Working through the data below, reproduce word for word the line with "D1: LED (A LED, K VS) -> LED (A VS, K LED)" and every line after it, both ends included, and omit the pictures.

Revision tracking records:
--*--

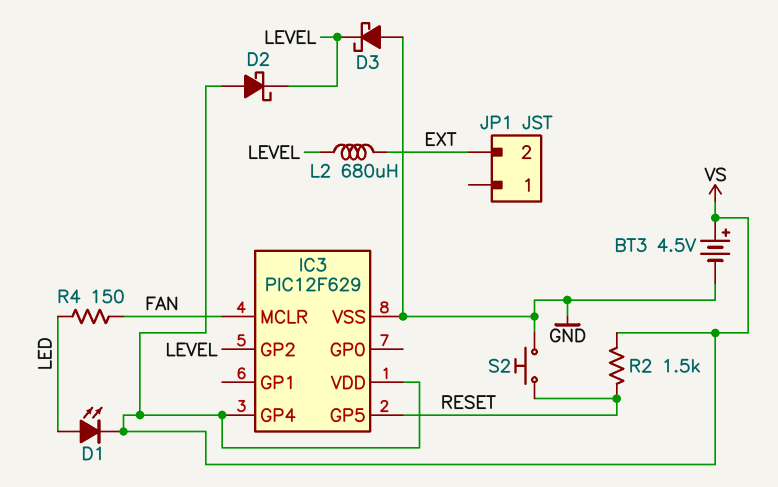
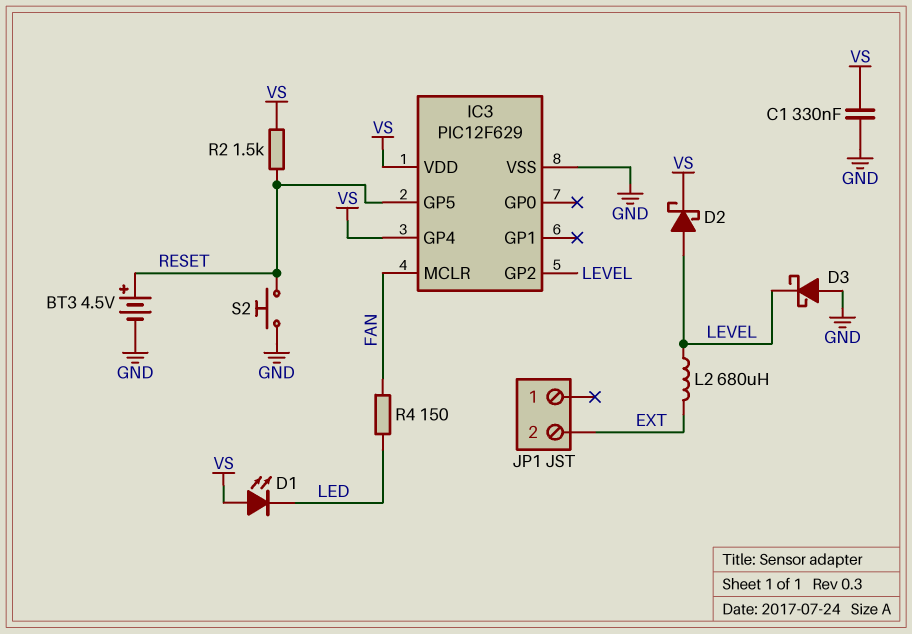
BT3: 4.5V (plus VS, minus GND) -> 4.5V (plus RESET, minus GND)
C1: none -> 330nF (GND, VS)
D1: LED (A LED, K VS) -> LED (A VS, K LED)
D2: schottky (A VS, K LEVEL) -> schottky (A LEVEL, K VS)

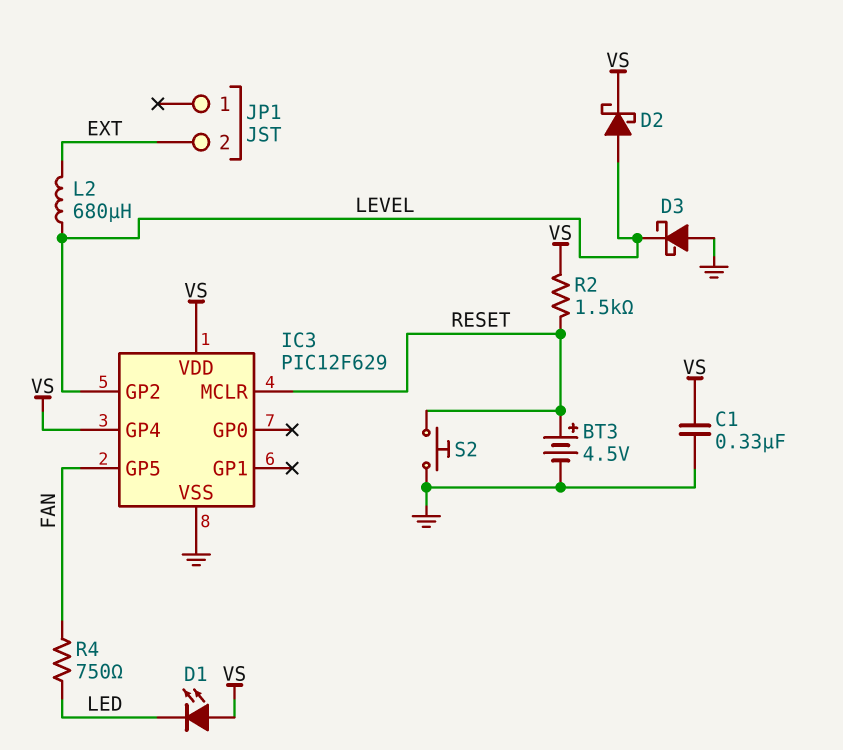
IC3 pin GP5: RESET -> FAN
IC3 pin MCLR: FAN -> RESET
R4: 150 (FAN, LED) -> 750 (FAN, LED)

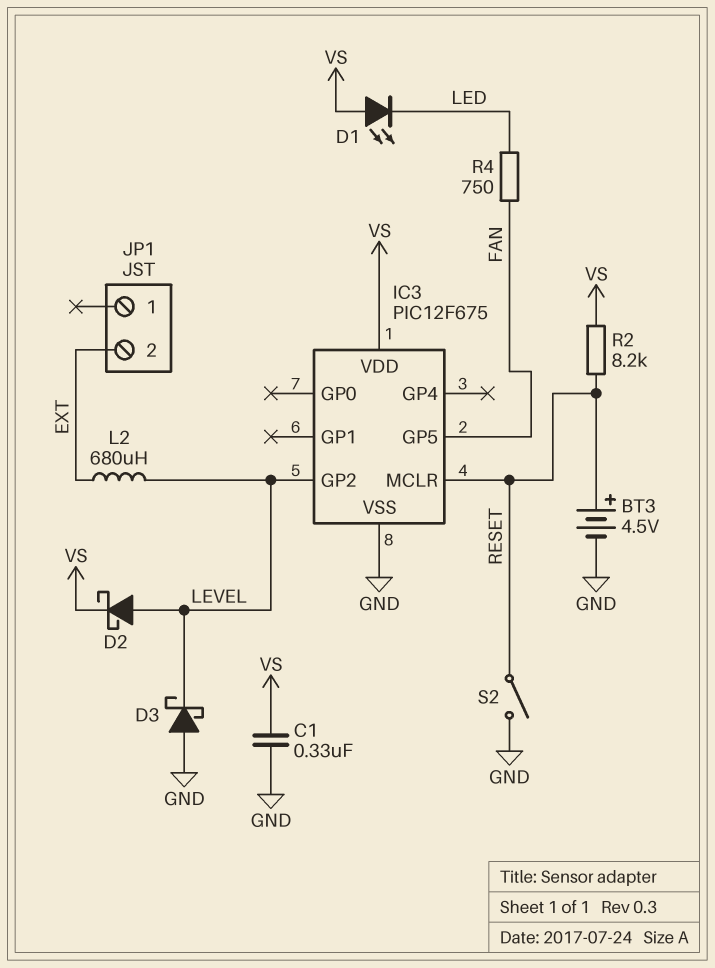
IC3: PIC12F629 -> PIC12F675
IC3 pin GP4: VS -> none
R2: 1.5k (RESET, VS) -> 8.2k (RESET, VS)
S2: button (GND, RESET) -> switch (GND, RESET)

--*--

# [Response to this task]
D1: LED (A LED, K VS) -> LED (A VS, K LED)
D2: schottky (A VS, K LEVEL) -> schottky (A LEVEL, K VS)

IC3 pin GP5: RESET -> FAN
IC3 pin MCLR: FAN -> RESET
R4: 150 (FAN, LED) -> 750 (FAN, LED)

IC3: PIC12F629 -> PIC12F675
IC3 pin GP4: VS -> none
R2: 1.5k (RESET, VS) -> 8.2k (RESET, VS)
S2: button (GND, RESET) -> switch (GND, RESET)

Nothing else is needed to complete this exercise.